◆ Work order
Skip the pictures, please, and write out exactly every line from the one containing "orange rectangle: (162, 185)" through the end of the listing below.
*** Opening Information ***
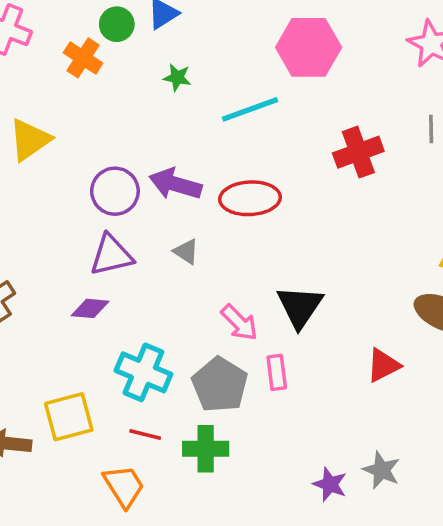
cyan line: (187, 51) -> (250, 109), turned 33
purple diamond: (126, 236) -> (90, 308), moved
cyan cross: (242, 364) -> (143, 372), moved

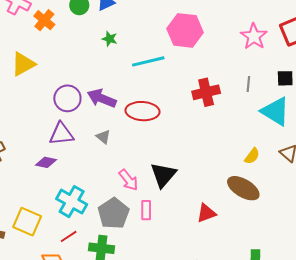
orange cross: (83, 58) -> (44, 20), moved
yellow square: (69, 417) -> (27, 222), turned 32
red line: (145, 435) -> (69, 236), turned -54

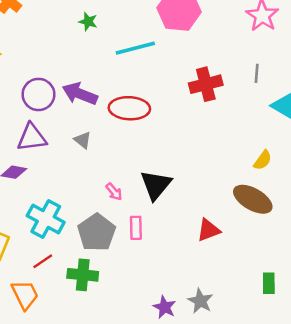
pink arrow: (129, 180) -> (114, 192), size x0.7

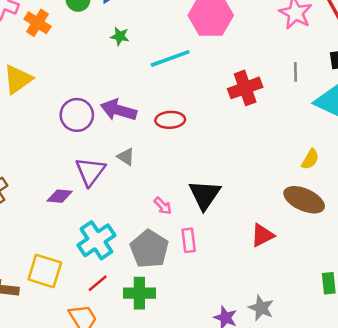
red ellipse: (129, 108) -> (170, 120), size x0.7
purple triangle: (32, 138) -> (90, 171), moved, turned -40
cyan cross: (46, 219) -> (96, 240), turned 33

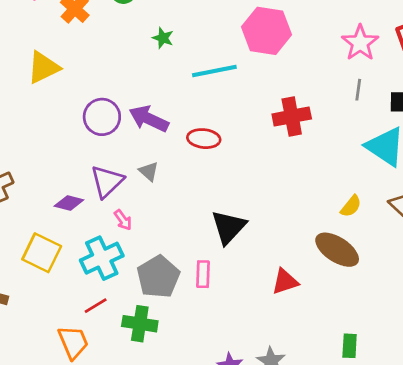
gray line: (296, 72) -> (358, 90), moved
pink arrow: (163, 206) -> (123, 220), moved
yellow square: (45, 271) -> (42, 253), moved

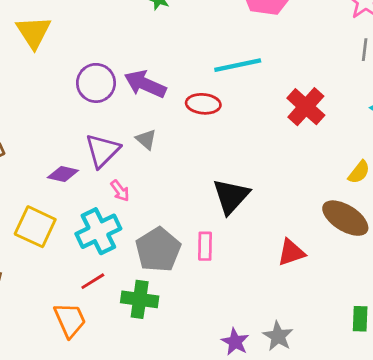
yellow triangle: (43, 67) -> (34, 32), turned -36
cyan line: (214, 71) -> (238, 65), moved
red cross: (292, 116) -> (306, 107), moved, turned -36

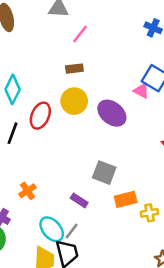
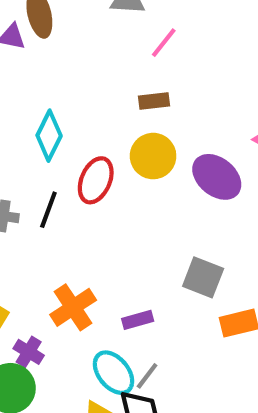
orange cross: (27, 191) -> (73, 307), size x1.5
purple rectangle: (79, 200) -> (138, 320), moved, turned -49

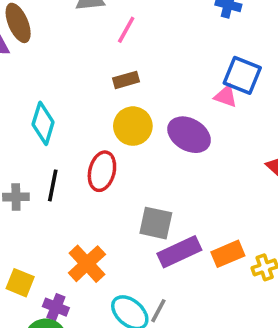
red ellipse: (96, 180) -> (102, 171), moved
gray square: (203, 277) -> (156, 223), moved
purple rectangle: (138, 320) -> (179, 252), moved, size x1.6

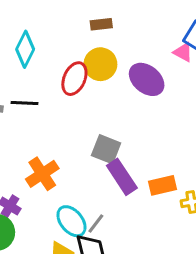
red ellipse: (102, 171) -> (74, 79), moved
black line: (53, 185) -> (25, 103), turned 72
purple rectangle: (179, 252) -> (122, 177), turned 72

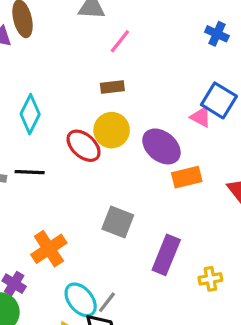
red ellipse: (74, 79) -> (84, 146), turned -72
purple rectangle: (122, 177) -> (166, 255), moved, turned 56
orange rectangle: (162, 185) -> (187, 177), moved

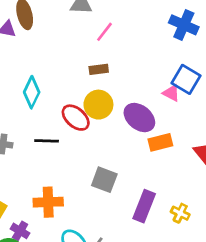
blue cross: (217, 34) -> (184, 25), size x1.5
black line: (30, 172) -> (47, 141), moved
orange cross: (49, 249) -> (48, 202), turned 32
yellow cross: (210, 279) -> (180, 213), moved, turned 36

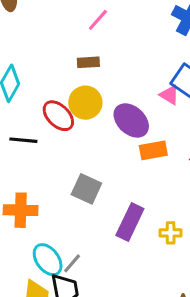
yellow cross: (180, 213) -> (171, 233), turned -30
*** Closing Information ***
◆ Answer
orange rectangle: (162, 185) -> (187, 177), moved

blue cross: (217, 34) -> (184, 25), size x1.5
black line: (30, 172) -> (47, 141), moved
orange cross: (49, 249) -> (48, 202), turned 32
yellow cross: (210, 279) -> (180, 213), moved, turned 36

yellow cross: (180, 213) -> (171, 233), turned -30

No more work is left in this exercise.